[Pixel coordinate polygons]

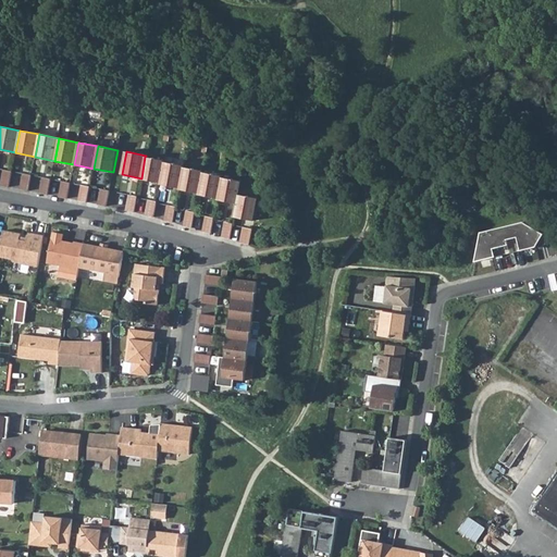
[(164,161),(145,157),(141,178),(140,180),(160,183),(164,162),(164,161)]
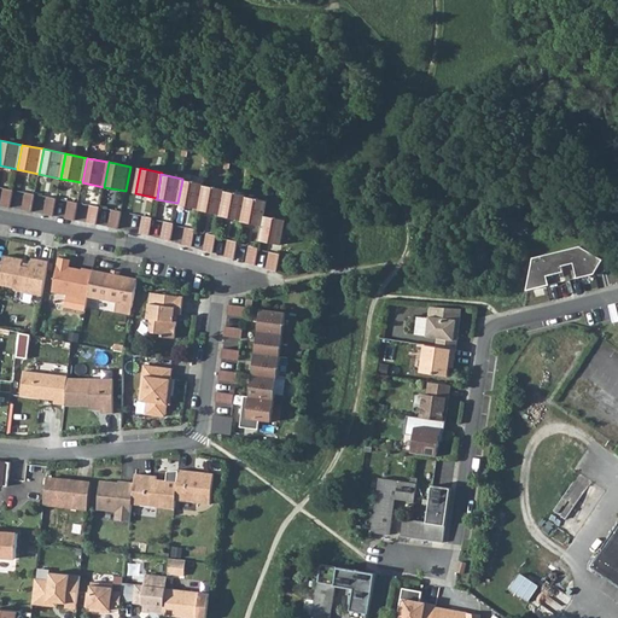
[(204,186),(204,184),(182,180),(178,203),(178,205),(199,209),(204,186)]
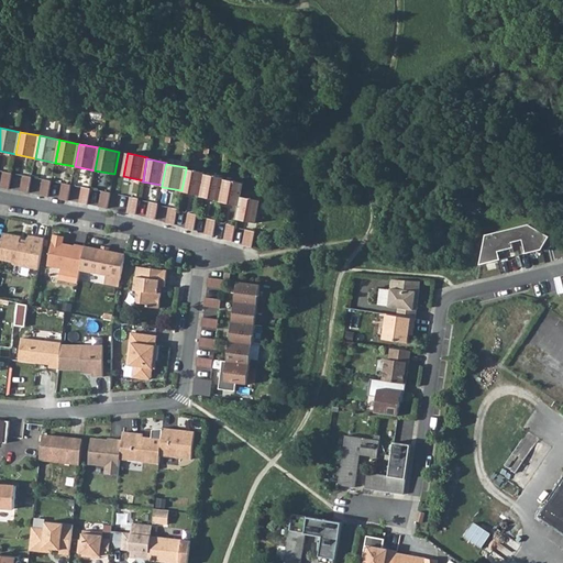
[(200,196),(205,174),(206,173),(186,169),(181,190),(181,191),(200,196)]
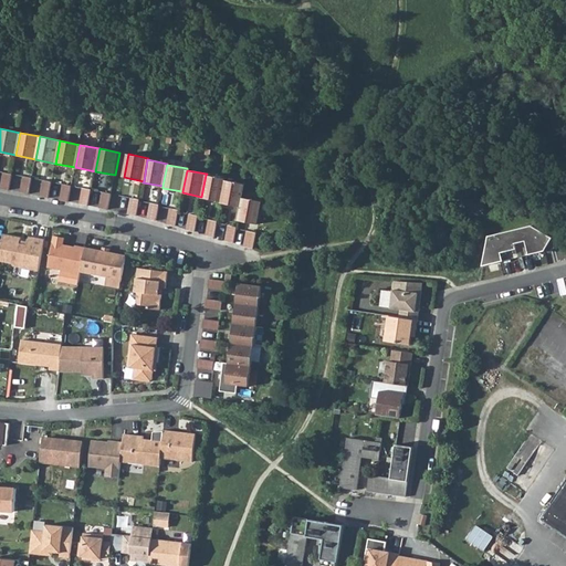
[(4,173),(1,189),(9,190),(12,175),(4,173)]
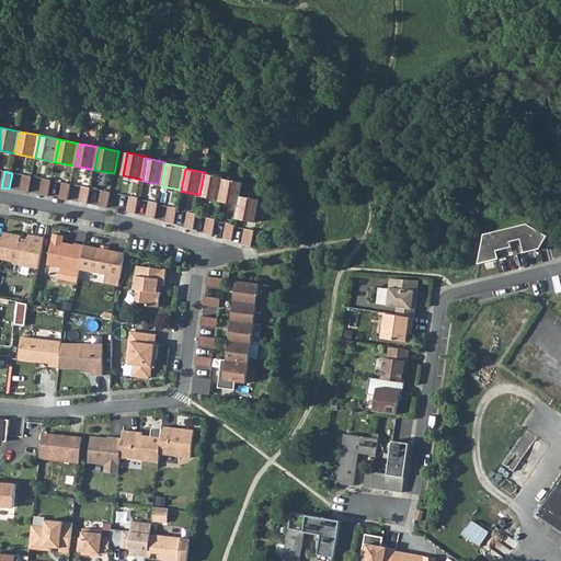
[(224,179),(224,178),(204,173),(199,195),(199,196),(219,201),(224,179)]
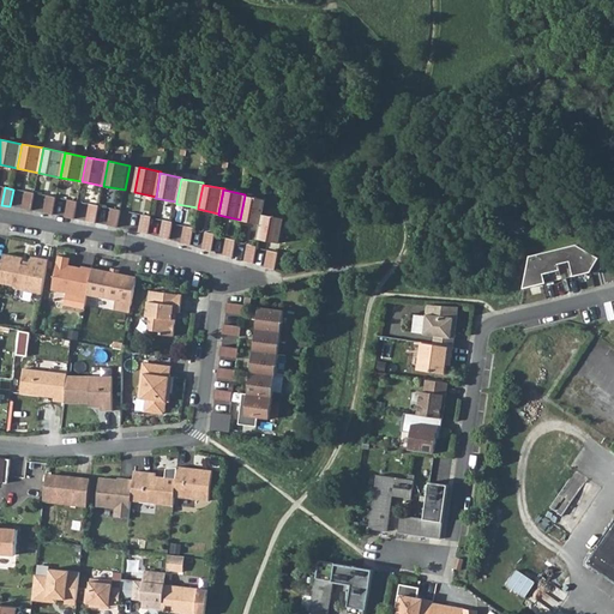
[(25,192),(23,209),(31,211),(35,193),(25,192)]
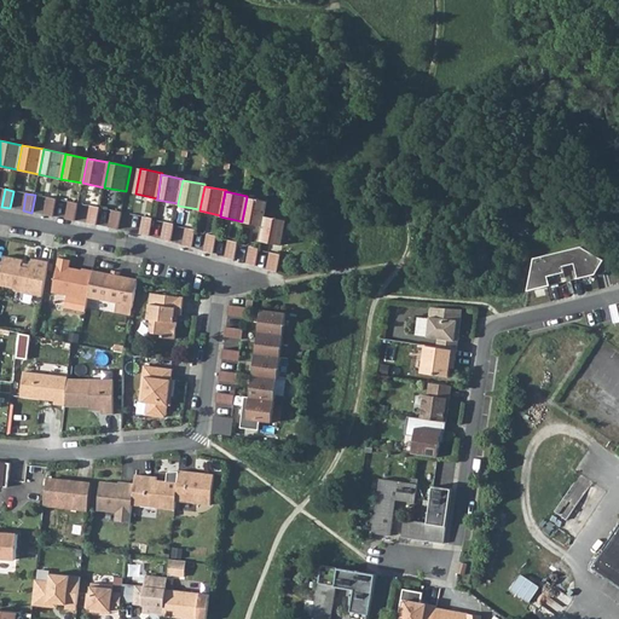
[(48,197),(45,215),(53,217),(57,200),(48,197)]
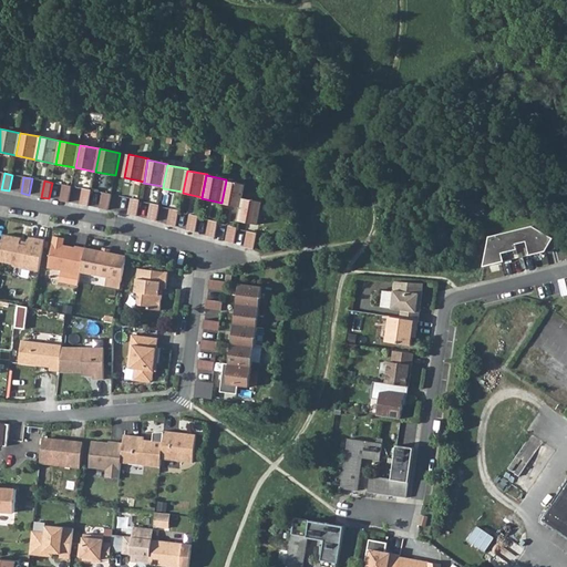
[(244,198),(246,185),(226,181),(222,203),(222,204),(241,207),(243,198),(244,198)]
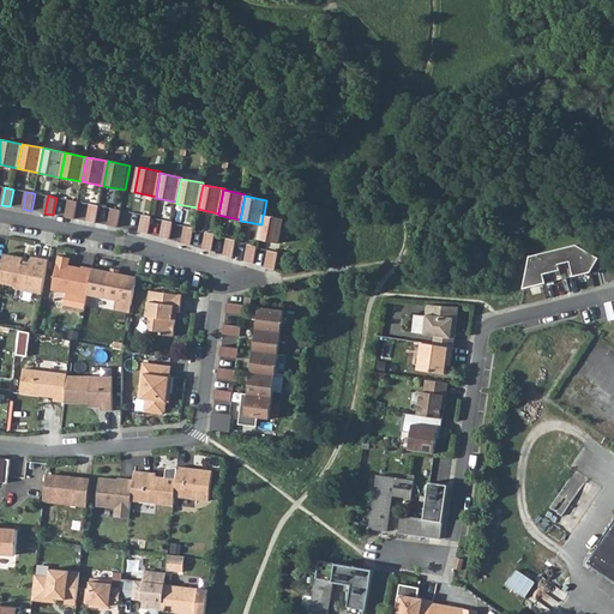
[(68,200),(65,217),(74,220),(78,202),(68,200)]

__Work instructions__
Copy exactly the lines from the one containing "[(48,197),(45,215),(53,217),(57,200),(48,197)]" to the end of the records, both included, and leave the pictures out.

__Reply__
[(48,197),(45,215),(53,217),(57,200),(48,197)]
[(244,198),(246,185),(226,181),(222,203),(222,204),(241,207),(243,198),(244,198)]
[(68,200),(65,217),(74,220),(78,202),(68,200)]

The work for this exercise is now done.